What to do:
Between the line containing "DHT: DHT11 -> AM2302" and the line containing "RADIO pin MOSI: 16 -> 6" lies a run of lines; give that run again exactly, with both of those lines, and nothing else from the entries below.

Stored data:
________________________________________

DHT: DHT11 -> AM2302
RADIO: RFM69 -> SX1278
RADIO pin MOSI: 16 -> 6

________________________________________

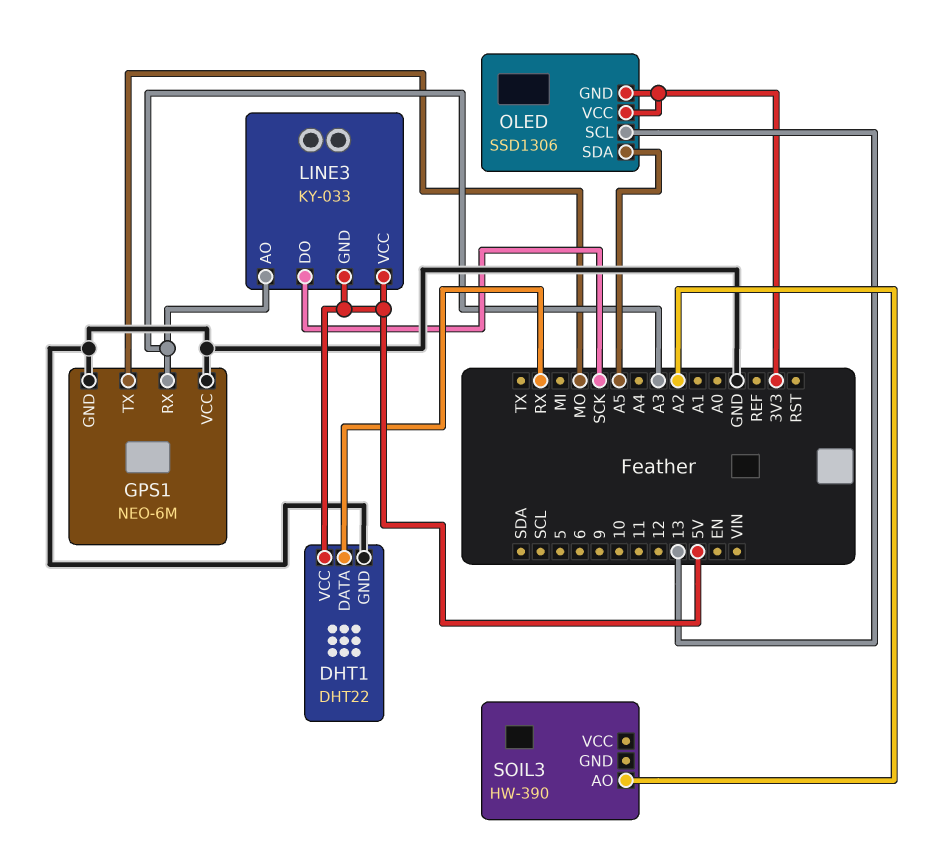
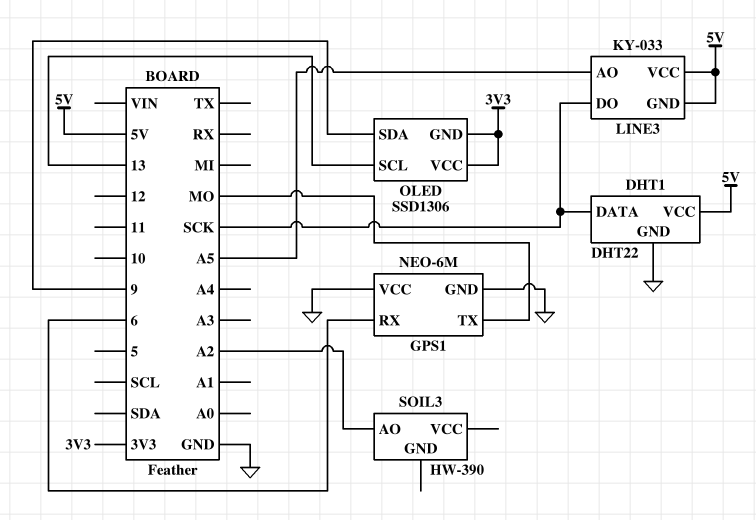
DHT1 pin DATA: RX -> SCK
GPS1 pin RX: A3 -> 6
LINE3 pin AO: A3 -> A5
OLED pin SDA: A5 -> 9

________________________________________

Problem solution:
DHT: DHT11 -> AM2302
RADIO: RFM69 -> SX1278
RADIO pin MOSI: 16 -> 6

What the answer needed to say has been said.